== Provided records ==

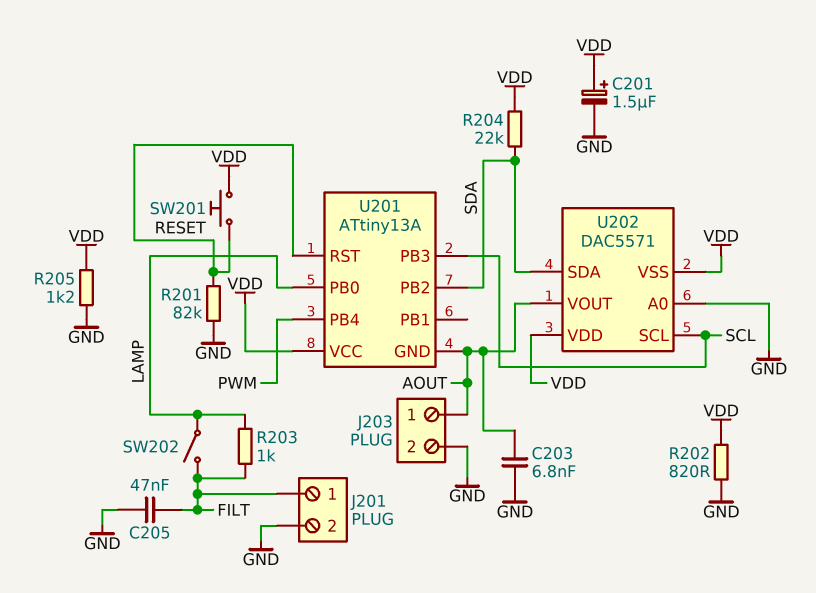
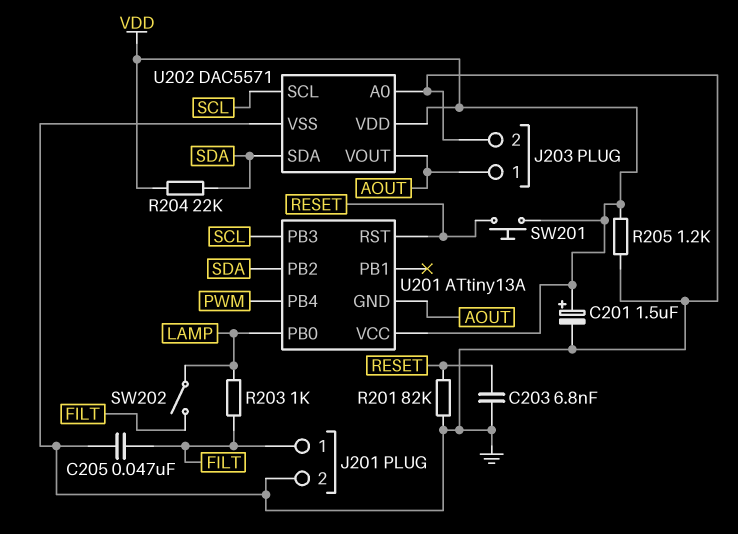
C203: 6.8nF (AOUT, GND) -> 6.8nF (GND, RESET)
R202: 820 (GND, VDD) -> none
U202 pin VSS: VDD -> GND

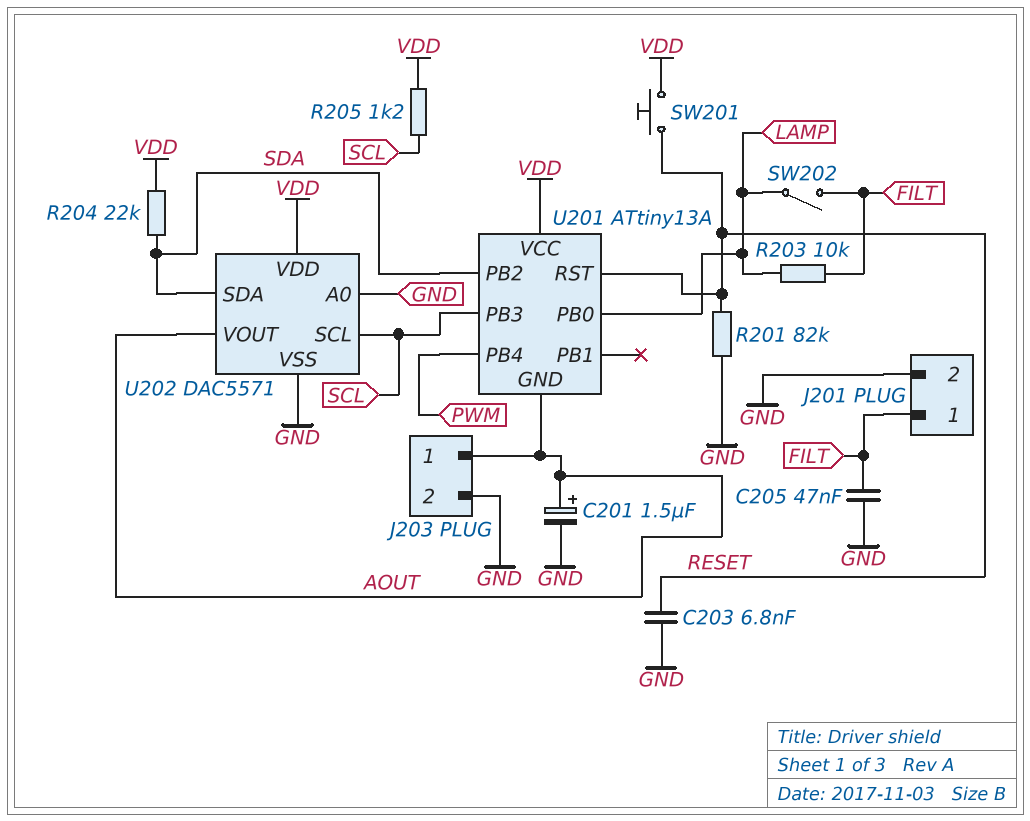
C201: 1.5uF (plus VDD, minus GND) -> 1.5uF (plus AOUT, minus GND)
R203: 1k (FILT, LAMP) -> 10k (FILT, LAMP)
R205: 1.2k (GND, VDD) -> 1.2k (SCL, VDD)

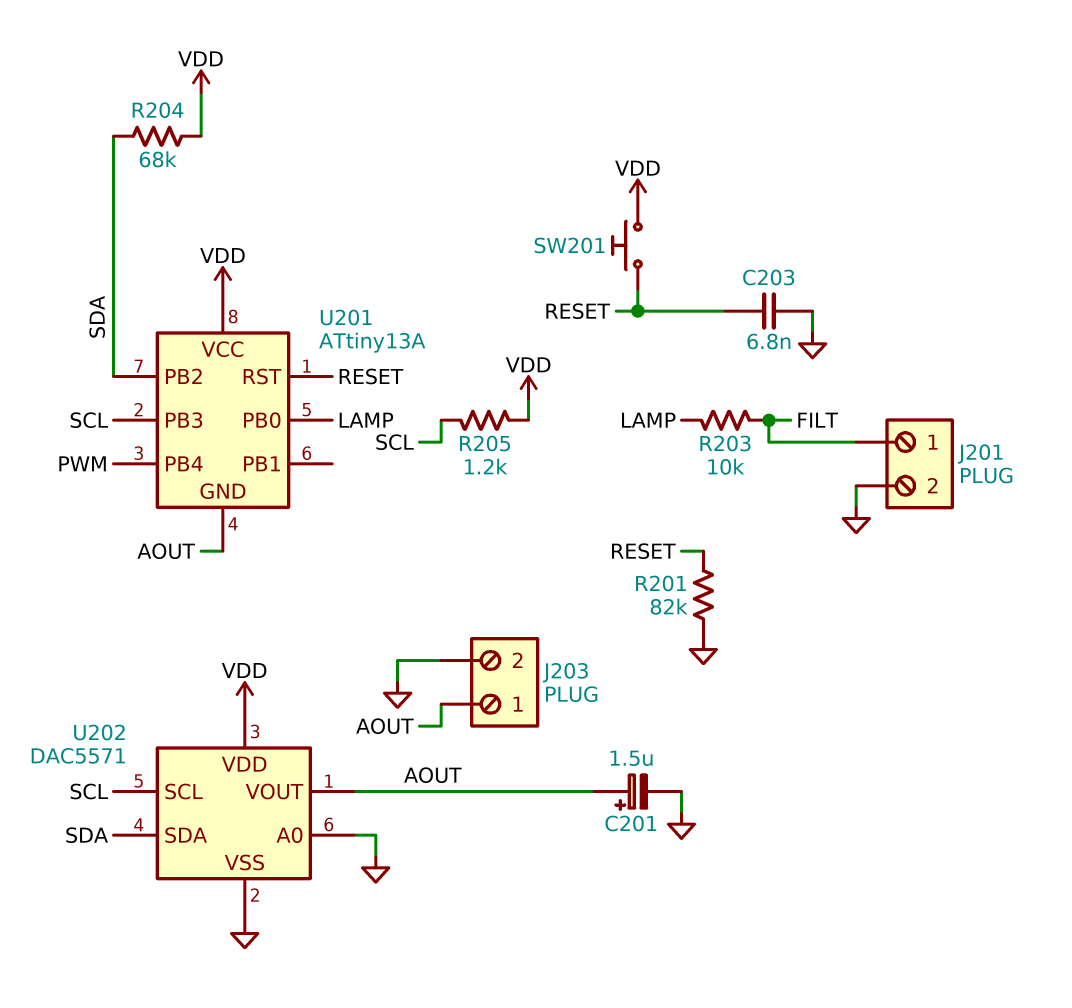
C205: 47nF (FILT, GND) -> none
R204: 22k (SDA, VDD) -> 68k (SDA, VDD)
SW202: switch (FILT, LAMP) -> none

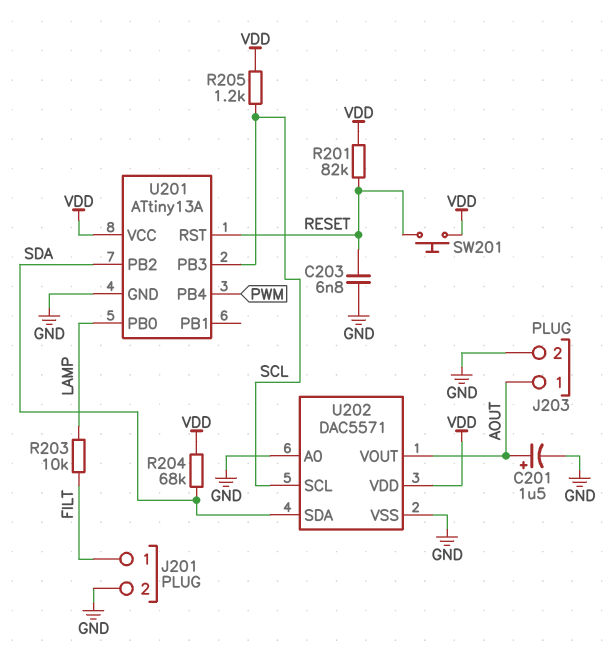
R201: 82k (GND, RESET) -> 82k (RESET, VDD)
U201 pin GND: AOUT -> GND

===

◆ Directions for this task ◆
Write out the lines that run from the line containing "C201: 1.5uF (plus" to the end of the entries, inclusive, exactly as written. Skip every picture.

◆ Final answer ◆
C201: 1.5uF (plus VDD, minus GND) -> 1.5uF (plus AOUT, minus GND)
R203: 1k (FILT, LAMP) -> 10k (FILT, LAMP)
R205: 1.2k (GND, VDD) -> 1.2k (SCL, VDD)

C205: 47nF (FILT, GND) -> none
R204: 22k (SDA, VDD) -> 68k (SDA, VDD)
SW202: switch (FILT, LAMP) -> none

R201: 82k (GND, RESET) -> 82k (RESET, VDD)
U201 pin GND: AOUT -> GND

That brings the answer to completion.